* Assigned task
Which lines in the entries below contain the string "DIGITS"? Show each of them in full.

* Information supplied

----------

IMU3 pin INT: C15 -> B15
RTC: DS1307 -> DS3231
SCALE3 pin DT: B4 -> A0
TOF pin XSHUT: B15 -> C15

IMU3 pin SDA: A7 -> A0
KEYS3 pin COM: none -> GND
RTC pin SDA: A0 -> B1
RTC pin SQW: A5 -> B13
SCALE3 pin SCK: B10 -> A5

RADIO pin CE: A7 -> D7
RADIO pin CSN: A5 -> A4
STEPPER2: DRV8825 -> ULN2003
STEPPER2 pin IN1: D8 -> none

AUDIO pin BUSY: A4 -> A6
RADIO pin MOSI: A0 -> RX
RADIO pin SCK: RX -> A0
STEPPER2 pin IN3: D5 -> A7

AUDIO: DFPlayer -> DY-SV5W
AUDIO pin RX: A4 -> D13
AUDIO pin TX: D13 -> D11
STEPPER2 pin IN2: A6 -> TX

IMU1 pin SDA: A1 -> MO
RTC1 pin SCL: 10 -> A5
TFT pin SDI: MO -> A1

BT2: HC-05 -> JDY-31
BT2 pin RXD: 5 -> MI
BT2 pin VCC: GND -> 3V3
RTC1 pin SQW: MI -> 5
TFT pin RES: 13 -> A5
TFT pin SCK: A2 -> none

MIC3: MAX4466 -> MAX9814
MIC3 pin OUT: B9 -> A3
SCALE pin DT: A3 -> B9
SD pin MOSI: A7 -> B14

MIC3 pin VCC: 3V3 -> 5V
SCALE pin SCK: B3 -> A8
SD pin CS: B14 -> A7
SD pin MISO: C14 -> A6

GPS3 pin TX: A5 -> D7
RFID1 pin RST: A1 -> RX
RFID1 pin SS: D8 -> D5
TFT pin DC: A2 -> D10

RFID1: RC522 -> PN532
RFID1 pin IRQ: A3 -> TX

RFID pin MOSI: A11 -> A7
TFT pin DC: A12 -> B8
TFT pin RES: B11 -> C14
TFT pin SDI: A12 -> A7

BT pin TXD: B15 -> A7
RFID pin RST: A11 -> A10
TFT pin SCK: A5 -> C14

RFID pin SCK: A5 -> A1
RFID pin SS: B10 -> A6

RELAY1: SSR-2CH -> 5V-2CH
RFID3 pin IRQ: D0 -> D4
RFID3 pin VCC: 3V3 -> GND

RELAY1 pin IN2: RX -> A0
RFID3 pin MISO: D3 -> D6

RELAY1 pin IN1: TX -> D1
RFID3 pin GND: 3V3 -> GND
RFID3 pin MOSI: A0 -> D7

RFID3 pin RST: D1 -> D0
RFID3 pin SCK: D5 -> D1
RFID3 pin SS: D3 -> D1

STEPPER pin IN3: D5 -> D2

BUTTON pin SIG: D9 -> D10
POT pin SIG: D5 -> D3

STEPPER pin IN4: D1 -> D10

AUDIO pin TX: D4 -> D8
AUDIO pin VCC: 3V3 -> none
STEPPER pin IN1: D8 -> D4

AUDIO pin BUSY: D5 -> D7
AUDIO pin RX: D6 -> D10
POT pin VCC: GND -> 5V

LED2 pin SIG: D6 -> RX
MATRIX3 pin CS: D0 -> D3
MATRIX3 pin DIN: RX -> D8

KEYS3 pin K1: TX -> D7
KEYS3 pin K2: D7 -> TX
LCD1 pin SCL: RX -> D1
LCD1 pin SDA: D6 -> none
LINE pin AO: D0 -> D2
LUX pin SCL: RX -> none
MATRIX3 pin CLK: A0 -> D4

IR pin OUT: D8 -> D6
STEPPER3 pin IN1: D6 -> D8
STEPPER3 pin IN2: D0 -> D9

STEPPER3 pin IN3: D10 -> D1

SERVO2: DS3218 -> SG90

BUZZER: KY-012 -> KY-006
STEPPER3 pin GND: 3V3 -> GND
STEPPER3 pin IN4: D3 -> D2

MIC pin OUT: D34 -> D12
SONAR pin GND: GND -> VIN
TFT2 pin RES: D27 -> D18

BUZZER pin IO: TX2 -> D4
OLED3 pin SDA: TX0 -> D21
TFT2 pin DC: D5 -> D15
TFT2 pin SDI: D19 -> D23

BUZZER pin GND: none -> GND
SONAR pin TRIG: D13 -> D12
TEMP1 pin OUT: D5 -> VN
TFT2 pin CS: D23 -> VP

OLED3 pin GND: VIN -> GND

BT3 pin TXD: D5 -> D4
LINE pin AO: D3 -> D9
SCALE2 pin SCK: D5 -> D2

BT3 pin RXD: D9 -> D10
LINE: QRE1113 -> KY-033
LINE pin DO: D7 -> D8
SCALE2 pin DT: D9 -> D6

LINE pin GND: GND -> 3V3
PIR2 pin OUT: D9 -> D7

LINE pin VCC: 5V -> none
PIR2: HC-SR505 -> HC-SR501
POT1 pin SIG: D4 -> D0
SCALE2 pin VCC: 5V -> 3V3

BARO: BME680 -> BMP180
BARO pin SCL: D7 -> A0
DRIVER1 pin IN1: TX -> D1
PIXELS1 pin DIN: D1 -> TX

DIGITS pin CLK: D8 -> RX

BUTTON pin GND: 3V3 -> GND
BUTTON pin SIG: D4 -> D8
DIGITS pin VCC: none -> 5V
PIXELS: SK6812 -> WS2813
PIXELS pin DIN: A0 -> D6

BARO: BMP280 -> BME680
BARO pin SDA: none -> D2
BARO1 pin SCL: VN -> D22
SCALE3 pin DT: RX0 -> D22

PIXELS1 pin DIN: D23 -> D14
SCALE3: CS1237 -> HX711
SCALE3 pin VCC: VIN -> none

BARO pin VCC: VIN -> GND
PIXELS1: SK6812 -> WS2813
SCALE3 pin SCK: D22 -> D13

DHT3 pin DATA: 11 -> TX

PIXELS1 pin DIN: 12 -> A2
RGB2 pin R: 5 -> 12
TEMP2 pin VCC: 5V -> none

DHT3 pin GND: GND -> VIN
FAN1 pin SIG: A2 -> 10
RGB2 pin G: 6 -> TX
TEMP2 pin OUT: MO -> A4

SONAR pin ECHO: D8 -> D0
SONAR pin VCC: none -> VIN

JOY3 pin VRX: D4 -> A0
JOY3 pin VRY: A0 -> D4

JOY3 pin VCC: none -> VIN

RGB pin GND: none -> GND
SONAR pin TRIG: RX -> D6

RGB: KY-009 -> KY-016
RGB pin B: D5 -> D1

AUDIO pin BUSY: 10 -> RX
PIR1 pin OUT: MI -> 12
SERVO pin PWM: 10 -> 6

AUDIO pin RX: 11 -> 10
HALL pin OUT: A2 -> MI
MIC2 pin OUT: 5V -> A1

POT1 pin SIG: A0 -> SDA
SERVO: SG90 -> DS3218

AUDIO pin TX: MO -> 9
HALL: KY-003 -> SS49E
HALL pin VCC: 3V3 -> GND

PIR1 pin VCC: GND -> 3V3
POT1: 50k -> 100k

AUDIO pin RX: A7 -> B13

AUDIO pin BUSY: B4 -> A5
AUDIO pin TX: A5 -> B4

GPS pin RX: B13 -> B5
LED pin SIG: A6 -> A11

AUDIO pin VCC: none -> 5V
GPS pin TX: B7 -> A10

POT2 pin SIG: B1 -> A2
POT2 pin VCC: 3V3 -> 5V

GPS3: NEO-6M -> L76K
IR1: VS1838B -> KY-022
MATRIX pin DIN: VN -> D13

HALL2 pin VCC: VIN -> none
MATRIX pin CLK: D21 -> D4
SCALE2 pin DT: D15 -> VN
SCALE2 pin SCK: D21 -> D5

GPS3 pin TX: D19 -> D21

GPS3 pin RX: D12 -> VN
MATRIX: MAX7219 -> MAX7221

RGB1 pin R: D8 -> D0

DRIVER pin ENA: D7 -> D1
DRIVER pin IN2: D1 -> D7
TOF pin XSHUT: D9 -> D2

----------

* Answer
DIGITS pin CLK: D8 -> RX
DIGITS pin VCC: none -> 5V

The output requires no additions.